Exercise prompt: From top to bottom, print the listing word for word and skip any pictures it contains.

Data to use:

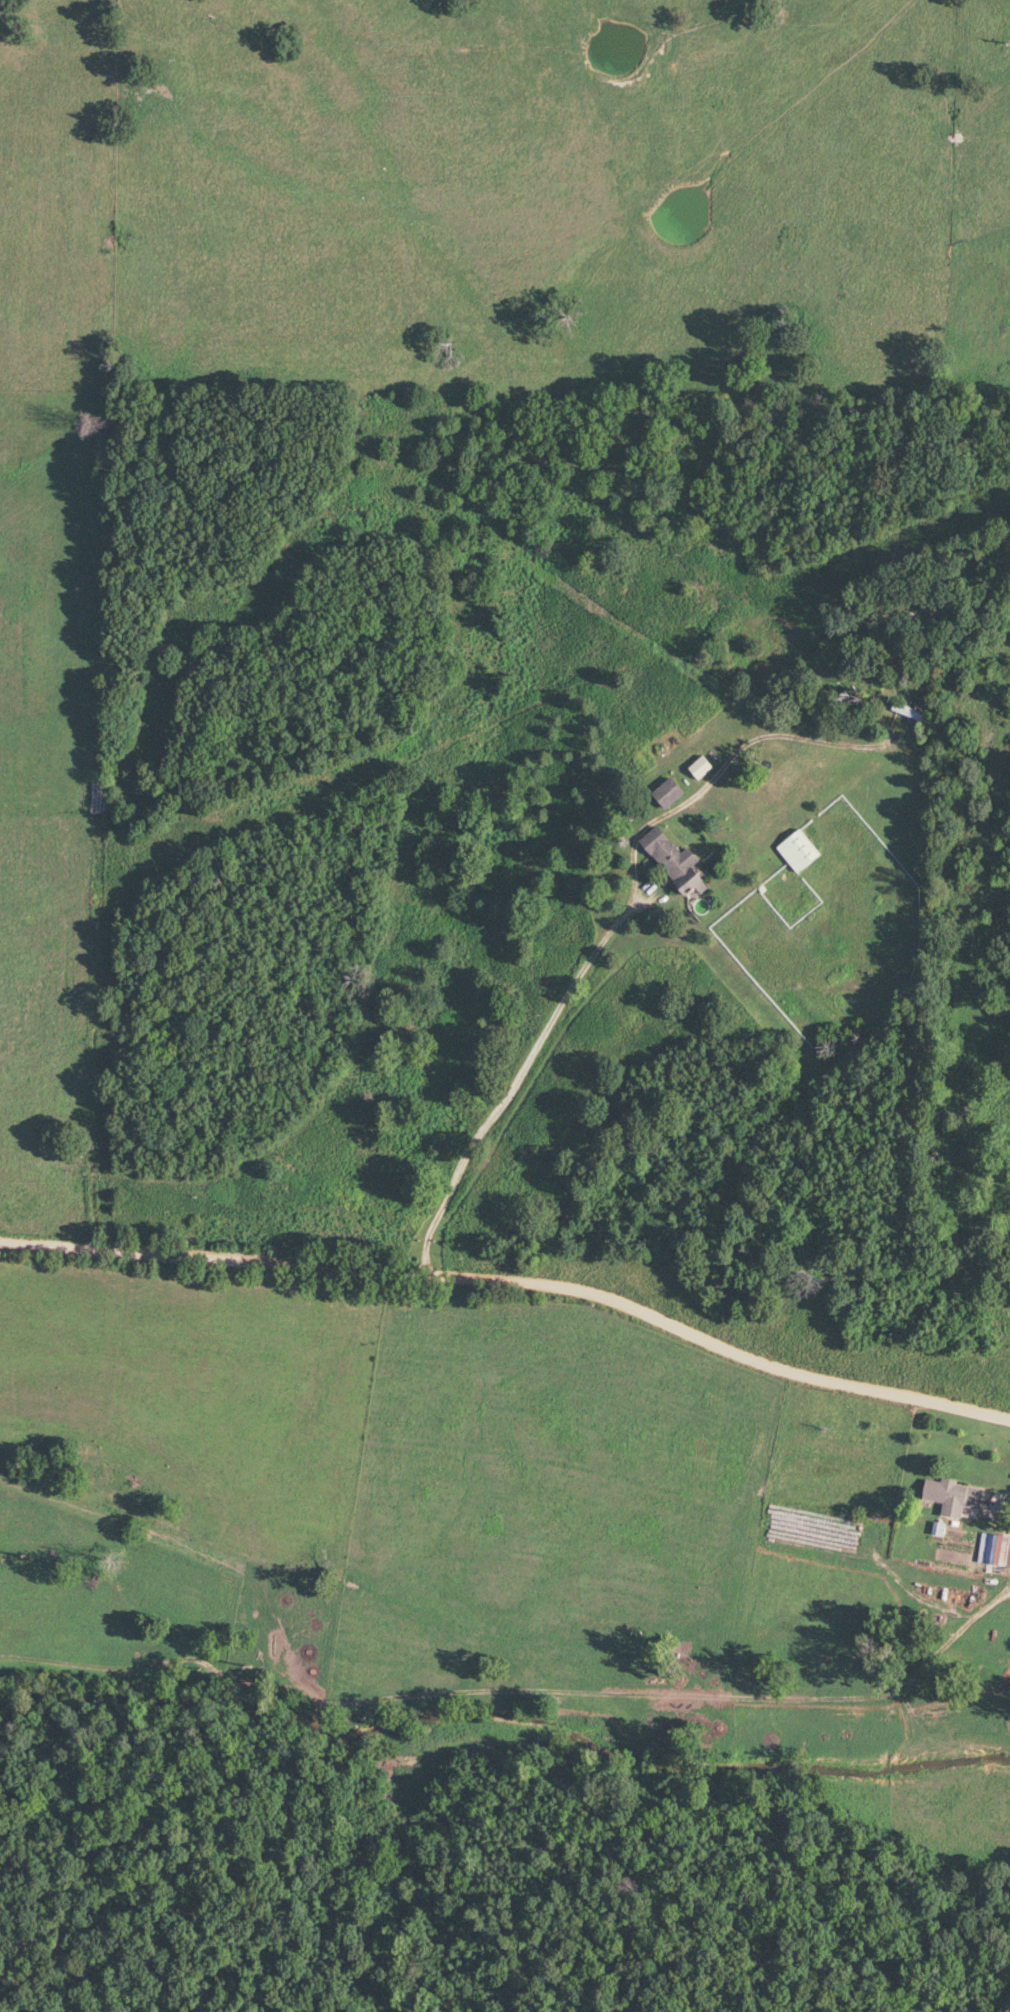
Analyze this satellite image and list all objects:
building: (915, 711)
building: (697, 769)
building: (664, 794)
building: (795, 852)
building: (671, 863)
road: (523, 1072)
road: (514, 1283)
building: (949, 1495)
building: (993, 1552)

Answer space:
Analyze this satellite image and list all objects:
building: (915, 711)
building: (697, 769)
building: (664, 794)
building: (795, 852)
building: (671, 863)
road: (523, 1072)
road: (514, 1283)
building: (949, 1495)
building: (993, 1552)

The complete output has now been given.